**How to complete this task**
Copy, word for word, each line of the data below from the first through the line containing "S5: switch (+3V3, N_7) -> button (+3V3, N_7)", and stop there.

Change detection outputs

● ● ● ● ● ● ●

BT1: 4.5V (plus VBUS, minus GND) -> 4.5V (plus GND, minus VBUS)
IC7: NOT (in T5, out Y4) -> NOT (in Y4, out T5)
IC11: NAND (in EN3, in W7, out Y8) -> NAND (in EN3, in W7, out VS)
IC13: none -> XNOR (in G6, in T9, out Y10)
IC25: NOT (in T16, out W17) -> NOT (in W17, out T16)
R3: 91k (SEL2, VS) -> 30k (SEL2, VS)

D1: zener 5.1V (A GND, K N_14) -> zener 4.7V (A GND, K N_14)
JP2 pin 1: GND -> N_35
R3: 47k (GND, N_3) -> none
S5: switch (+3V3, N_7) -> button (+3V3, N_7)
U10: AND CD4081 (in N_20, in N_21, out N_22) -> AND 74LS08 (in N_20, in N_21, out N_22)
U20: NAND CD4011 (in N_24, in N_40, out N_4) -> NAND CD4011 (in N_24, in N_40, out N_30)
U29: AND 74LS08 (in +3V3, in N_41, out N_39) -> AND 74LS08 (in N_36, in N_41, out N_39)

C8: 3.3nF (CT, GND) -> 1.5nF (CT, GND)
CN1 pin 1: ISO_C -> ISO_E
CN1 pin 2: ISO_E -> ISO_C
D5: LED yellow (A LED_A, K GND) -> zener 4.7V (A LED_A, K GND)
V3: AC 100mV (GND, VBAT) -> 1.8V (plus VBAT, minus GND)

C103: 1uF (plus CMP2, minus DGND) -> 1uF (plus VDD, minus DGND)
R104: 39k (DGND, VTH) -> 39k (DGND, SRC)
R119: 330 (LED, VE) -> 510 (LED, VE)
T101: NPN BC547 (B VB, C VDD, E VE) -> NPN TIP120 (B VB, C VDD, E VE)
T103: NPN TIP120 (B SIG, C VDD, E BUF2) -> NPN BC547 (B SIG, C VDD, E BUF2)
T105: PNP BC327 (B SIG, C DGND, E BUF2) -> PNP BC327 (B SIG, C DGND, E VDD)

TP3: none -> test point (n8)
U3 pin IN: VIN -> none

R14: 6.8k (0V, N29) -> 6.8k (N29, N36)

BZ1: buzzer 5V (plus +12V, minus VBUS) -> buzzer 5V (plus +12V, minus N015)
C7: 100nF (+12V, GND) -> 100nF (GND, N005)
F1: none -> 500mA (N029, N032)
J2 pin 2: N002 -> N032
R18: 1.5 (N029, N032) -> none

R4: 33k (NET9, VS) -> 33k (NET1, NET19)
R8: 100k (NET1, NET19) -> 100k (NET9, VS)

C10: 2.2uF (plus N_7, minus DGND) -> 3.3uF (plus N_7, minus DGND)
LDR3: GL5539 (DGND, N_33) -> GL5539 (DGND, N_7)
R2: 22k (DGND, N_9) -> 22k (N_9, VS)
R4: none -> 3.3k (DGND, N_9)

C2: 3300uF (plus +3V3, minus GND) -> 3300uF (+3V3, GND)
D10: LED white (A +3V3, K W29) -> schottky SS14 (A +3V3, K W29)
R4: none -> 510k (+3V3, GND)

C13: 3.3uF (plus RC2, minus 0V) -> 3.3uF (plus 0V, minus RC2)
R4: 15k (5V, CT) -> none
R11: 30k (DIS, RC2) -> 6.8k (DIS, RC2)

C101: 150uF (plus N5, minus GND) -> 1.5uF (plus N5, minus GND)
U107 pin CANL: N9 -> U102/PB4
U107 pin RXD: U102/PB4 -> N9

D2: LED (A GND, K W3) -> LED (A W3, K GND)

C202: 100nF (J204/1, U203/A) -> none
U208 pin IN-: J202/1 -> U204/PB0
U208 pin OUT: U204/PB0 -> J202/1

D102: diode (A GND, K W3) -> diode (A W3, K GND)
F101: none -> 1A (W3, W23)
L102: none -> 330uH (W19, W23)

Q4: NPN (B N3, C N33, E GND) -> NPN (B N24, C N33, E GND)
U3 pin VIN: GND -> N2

● ● ● ● ● ● ●

**Written reply**
BT1: 4.5V (plus VBUS, minus GND) -> 4.5V (plus GND, minus VBUS)
IC7: NOT (in T5, out Y4) -> NOT (in Y4, out T5)
IC11: NAND (in EN3, in W7, out Y8) -> NAND (in EN3, in W7, out VS)
IC13: none -> XNOR (in G6, in T9, out Y10)
IC25: NOT (in T16, out W17) -> NOT (in W17, out T16)
R3: 91k (SEL2, VS) -> 30k (SEL2, VS)

D1: zener 5.1V (A GND, K N_14) -> zener 4.7V (A GND, K N_14)
JP2 pin 1: GND -> N_35
R3: 47k (GND, N_3) -> none
S5: switch (+3V3, N_7) -> button (+3V3, N_7)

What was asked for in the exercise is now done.